▶ [Work required]
Transcribe every one of the rows below, character for character and in the same order.
# Start of Provided records
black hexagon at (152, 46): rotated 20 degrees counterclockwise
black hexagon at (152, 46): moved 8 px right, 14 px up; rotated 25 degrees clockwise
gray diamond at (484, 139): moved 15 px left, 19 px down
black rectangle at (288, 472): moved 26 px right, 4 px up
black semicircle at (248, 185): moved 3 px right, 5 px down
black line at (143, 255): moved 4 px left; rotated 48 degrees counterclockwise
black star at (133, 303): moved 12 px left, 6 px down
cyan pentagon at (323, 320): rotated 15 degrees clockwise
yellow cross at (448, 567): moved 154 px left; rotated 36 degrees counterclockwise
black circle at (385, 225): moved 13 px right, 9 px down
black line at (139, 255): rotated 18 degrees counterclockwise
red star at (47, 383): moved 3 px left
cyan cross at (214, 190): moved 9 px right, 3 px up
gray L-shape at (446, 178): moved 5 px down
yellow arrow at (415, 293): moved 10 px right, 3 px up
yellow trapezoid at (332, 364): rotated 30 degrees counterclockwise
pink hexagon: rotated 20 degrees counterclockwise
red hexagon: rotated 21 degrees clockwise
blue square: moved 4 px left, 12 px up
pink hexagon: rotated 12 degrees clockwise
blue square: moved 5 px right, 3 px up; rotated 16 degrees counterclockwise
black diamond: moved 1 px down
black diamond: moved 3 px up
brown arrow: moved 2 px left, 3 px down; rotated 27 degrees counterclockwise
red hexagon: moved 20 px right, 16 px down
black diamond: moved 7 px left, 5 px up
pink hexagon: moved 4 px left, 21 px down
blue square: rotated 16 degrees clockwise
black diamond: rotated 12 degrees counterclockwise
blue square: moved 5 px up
# End of Provided records
▶ [Expected answer]
black hexagon at (152, 46): rotated 20 degrees counterclockwise
black hexagon at (152, 46): moved 8 px right, 14 px up; rotated 25 degrees clockwise
gray diamond at (484, 139): moved 15 px left, 19 px down
black rectangle at (288, 472): moved 26 px right, 4 px up
black semicircle at (248, 185): moved 3 px right, 5 px down
black line at (143, 255): moved 4 px left; rotated 48 degrees counterclockwise
black star at (133, 303): moved 12 px left, 6 px down
cyan pentagon at (323, 320): rotated 15 degrees clockwise
yellow cross at (448, 567): moved 154 px left; rotated 36 degrees counterclockwise
black circle at (385, 225): moved 13 px right, 9 px down
black line at (139, 255): rotated 18 degrees counterclockwise
red star at (47, 383): moved 3 px left
cyan cross at (214, 190): moved 9 px right, 3 px up
gray L-shape at (446, 178): moved 5 px down
yellow arrow at (415, 293): moved 10 px right, 3 px up
yellow trapezoid at (332, 364): rotated 30 degrees counterclockwise
pink hexagon: rotated 20 degrees counterclockwise
red hexagon: rotated 21 degrees clockwise
blue square: moved 4 px left, 12 px up
pink hexagon: rotated 12 degrees clockwise
blue square: moved 5 px right, 3 px up; rotated 16 degrees counterclockwise
black diamond: moved 1 px down
black diamond: moved 3 px up
brown arrow: moved 2 px left, 3 px down; rotated 27 degrees counterclockwise
red hexagon: moved 20 px right, 16 px down
black diamond: moved 7 px left, 5 px up
pink hexagon: moved 4 px left, 21 px down
blue square: rotated 16 degrees clockwise
black diamond: rotated 12 degrees counterclockwise
blue square: moved 5 px up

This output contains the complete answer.